■ WHAT TO DO:
What is needed is an exact retyping of each entry, pictures excluded.

■ PROVIDED MATERIAL:
☆ ☆ ☆ ☆ ☆ ☆ ☆

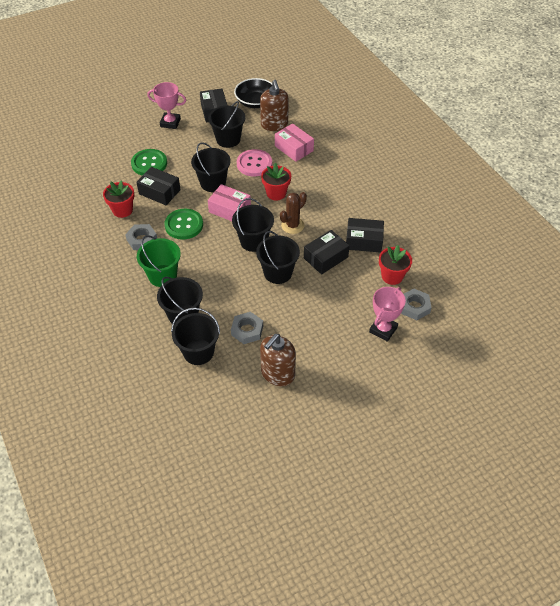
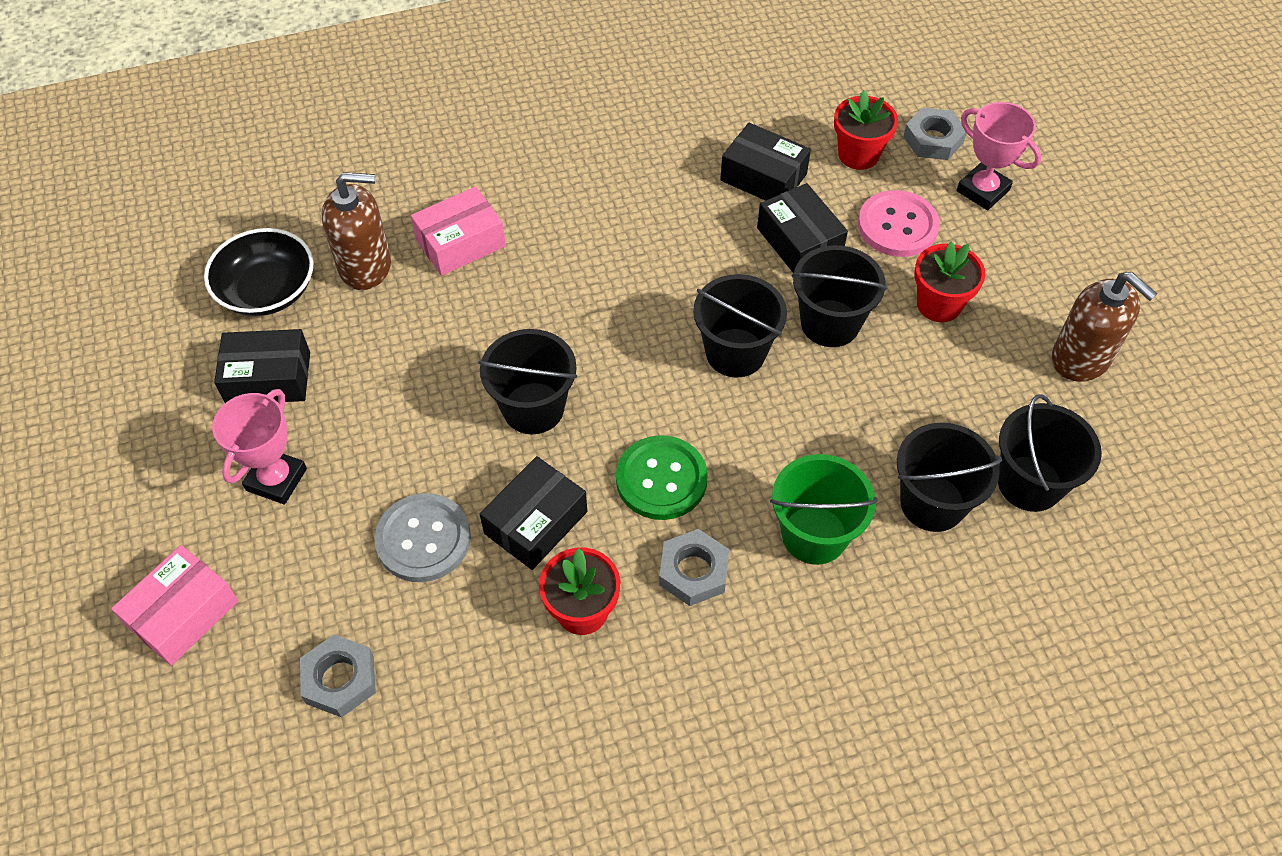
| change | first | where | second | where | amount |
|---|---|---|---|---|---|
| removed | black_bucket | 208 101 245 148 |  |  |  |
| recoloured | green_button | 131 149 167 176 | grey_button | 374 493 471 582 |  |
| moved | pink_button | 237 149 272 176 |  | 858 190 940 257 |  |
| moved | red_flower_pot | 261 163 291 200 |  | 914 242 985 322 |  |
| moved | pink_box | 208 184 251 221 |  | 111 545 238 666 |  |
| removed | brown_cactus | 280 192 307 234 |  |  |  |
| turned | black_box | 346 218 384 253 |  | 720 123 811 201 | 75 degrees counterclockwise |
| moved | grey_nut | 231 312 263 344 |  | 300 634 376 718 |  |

☆ ☆ ☆ ☆ ☆ ☆ ☆

■ EXERCISE RESULT:
| change | first | where | second | where | amount |
|---|---|---|---|---|---|
| removed | black_bucket | 208 101 245 148 |  |  |  |
| recoloured | green_button | 131 149 167 176 | grey_button | 374 493 471 582 |  |
| moved | pink_button | 237 149 272 176 |  | 858 190 940 257 |  |
| moved | red_flower_pot | 261 163 291 200 |  | 914 242 985 322 |  |
| moved | pink_box | 208 184 251 221 |  | 111 545 238 666 |  |
| removed | brown_cactus | 280 192 307 234 |  |  |  |
| turned | black_box | 346 218 384 253 |  | 720 123 811 201 | 75 degrees counterclockwise |
| moved | grey_nut | 231 312 263 344 |  | 300 634 376 718 |  |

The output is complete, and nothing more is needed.